Start of DATA PROVIDED
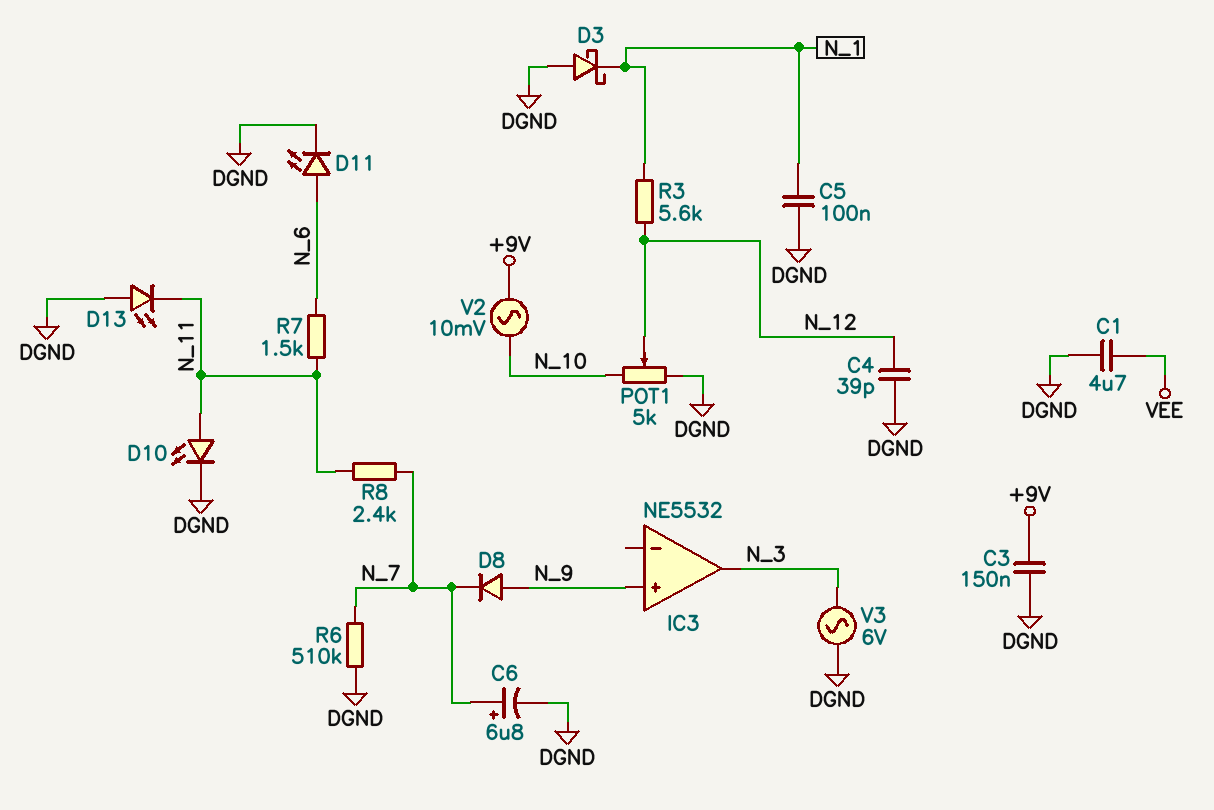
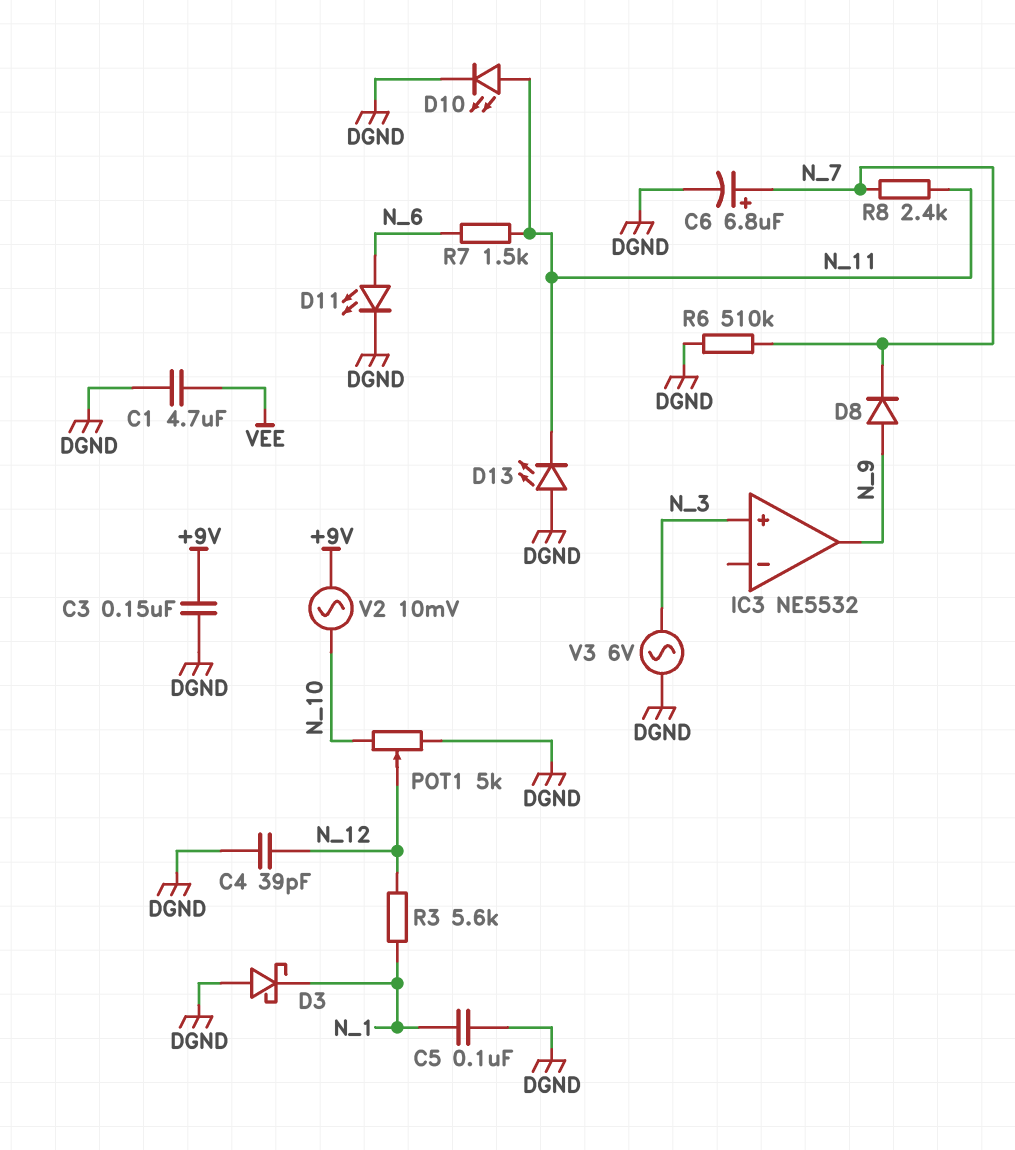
IC3 pin in+: N_9 -> N_3
IC3 pin out: N_3 -> N_9

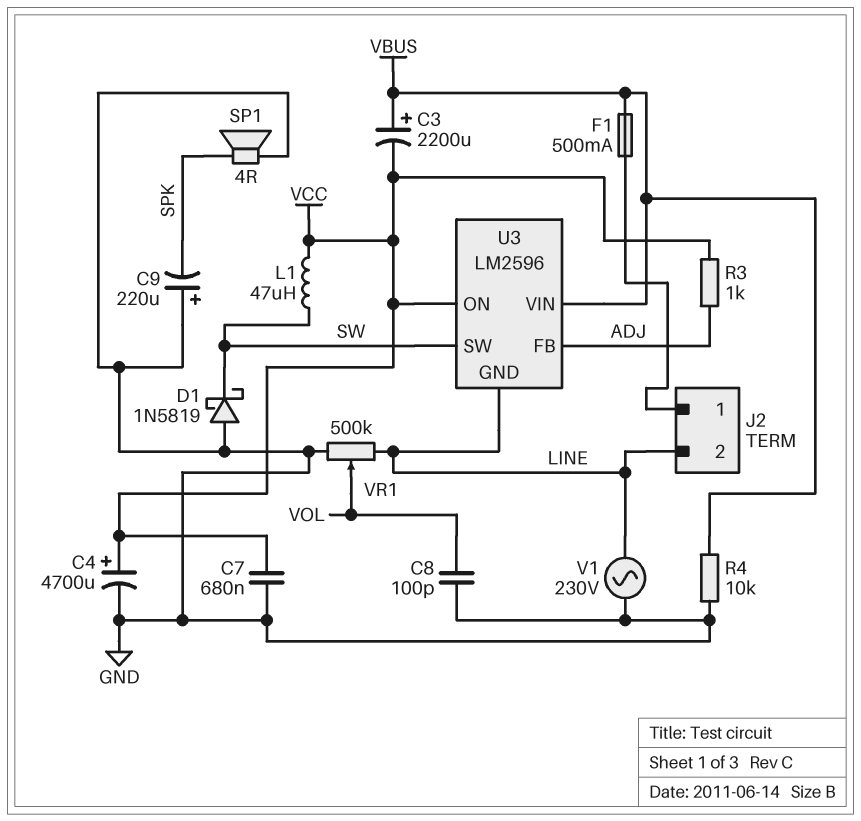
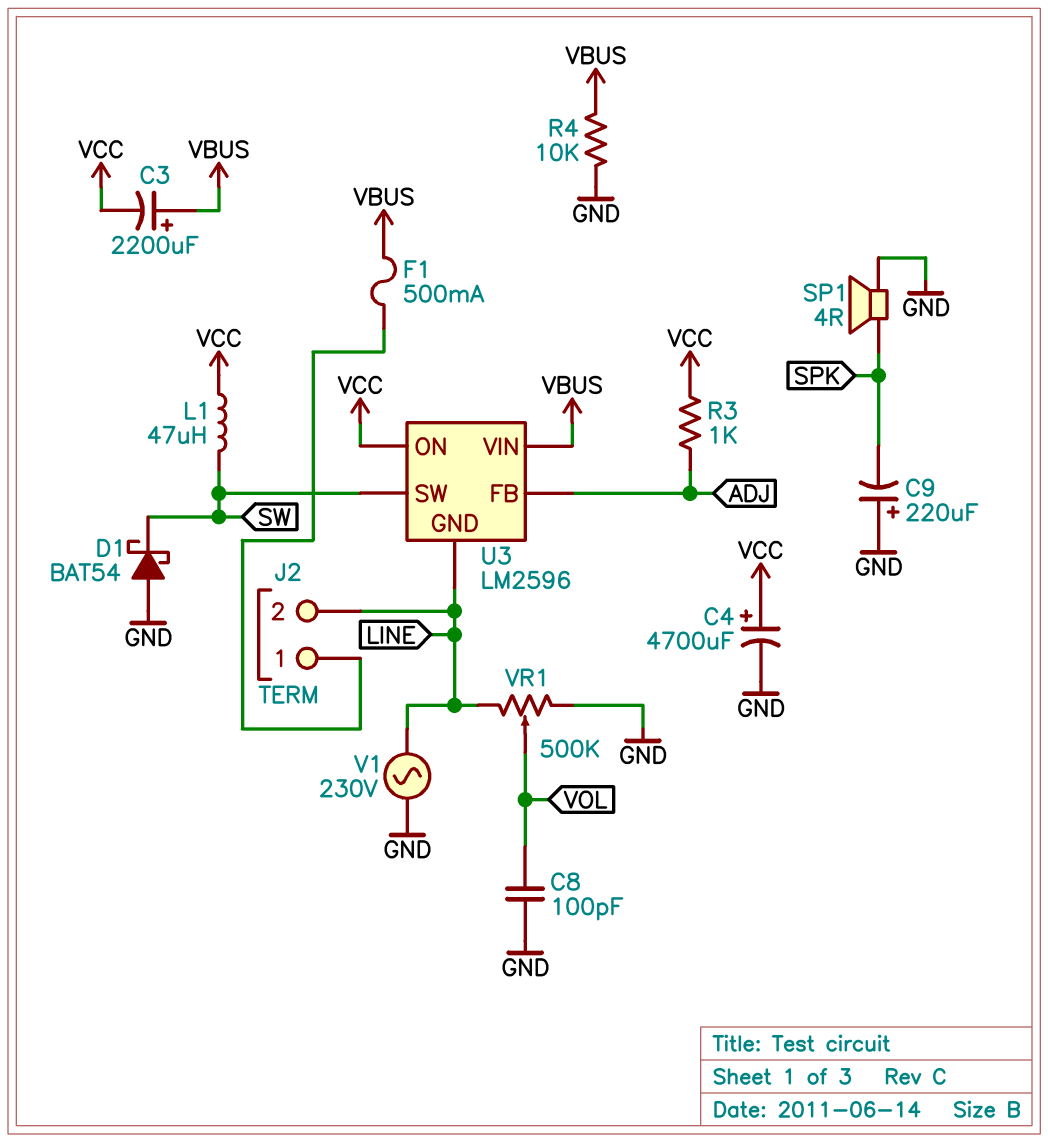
C7: 680nF (GND, VCC) -> none
D1: schottky 1N5819 (A GND, K SW) -> schottky BAT54 (A GND, K SW)

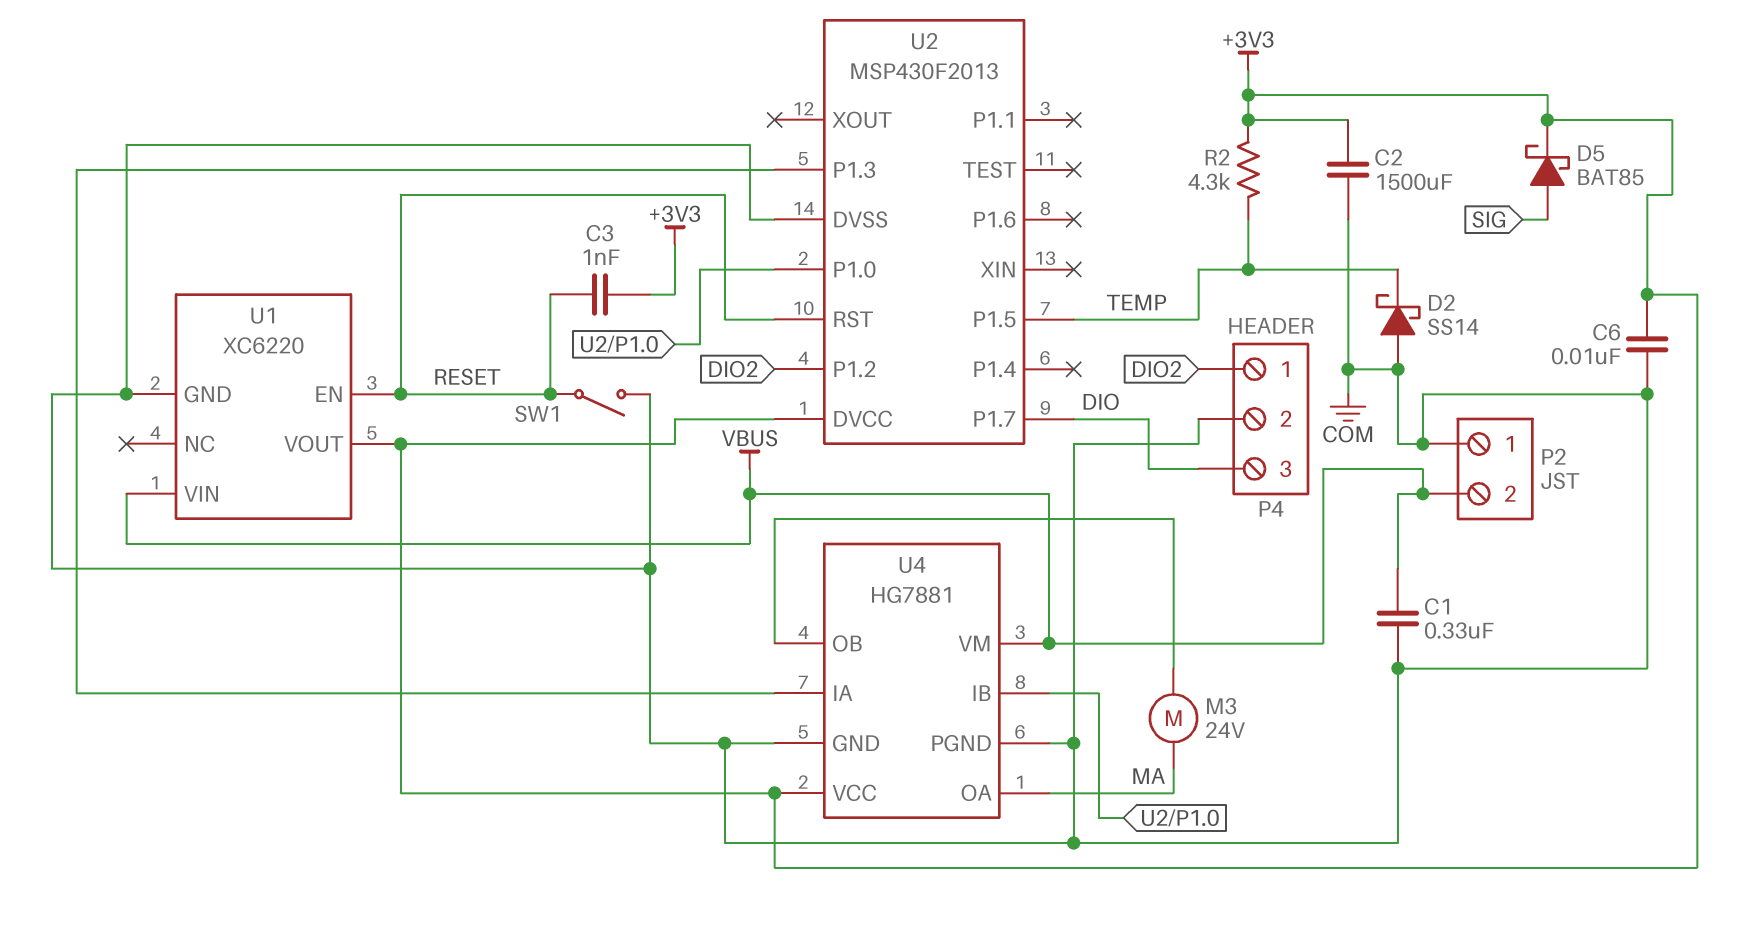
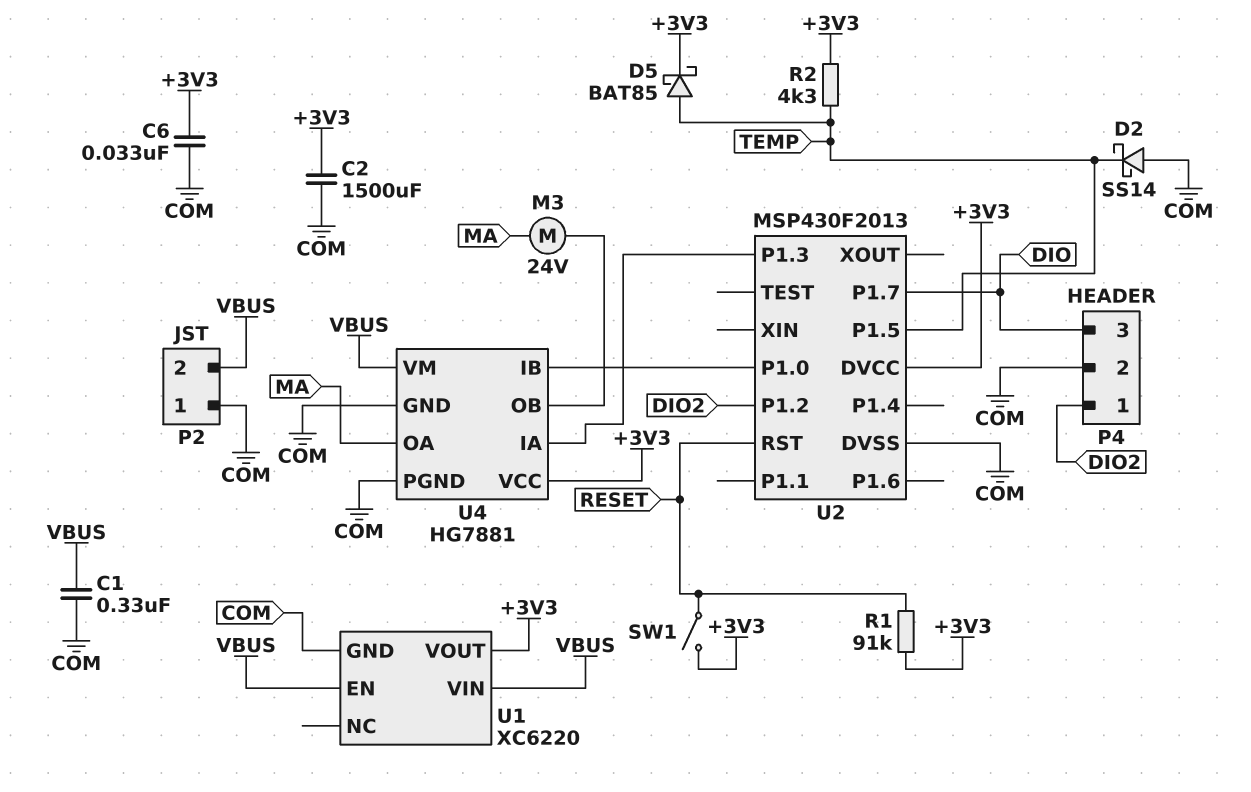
C3: 1nF (+3V3, RESET) -> none
C6: 10nF (+3V3, COM) -> 33nF (+3V3, COM)
D5: schottky BAT85 (A SIG, K +3V3) -> schottky BAT85 (A TEMP, K +3V3)
R1: none -> 91k (+3V3, RESET)
SW1: switch (COM, RESET) -> switch (+3V3, RESET)
U1 pin EN: RESET -> VBUS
End of DATA PROVIDED
## YOUR OBJECTIVE
Repeat the listing verbatim, pictures excluded.

## TASK RESPONSE
IC3 pin in+: N_9 -> N_3
IC3 pin out: N_3 -> N_9

C7: 680nF (GND, VCC) -> none
D1: schottky 1N5819 (A GND, K SW) -> schottky BAT54 (A GND, K SW)

C3: 1nF (+3V3, RESET) -> none
C6: 10nF (+3V3, COM) -> 33nF (+3V3, COM)
D5: schottky BAT85 (A SIG, K +3V3) -> schottky BAT85 (A TEMP, K +3V3)
R1: none -> 91k (+3V3, RESET)
SW1: switch (COM, RESET) -> switch (+3V3, RESET)
U1 pin EN: RESET -> VBUS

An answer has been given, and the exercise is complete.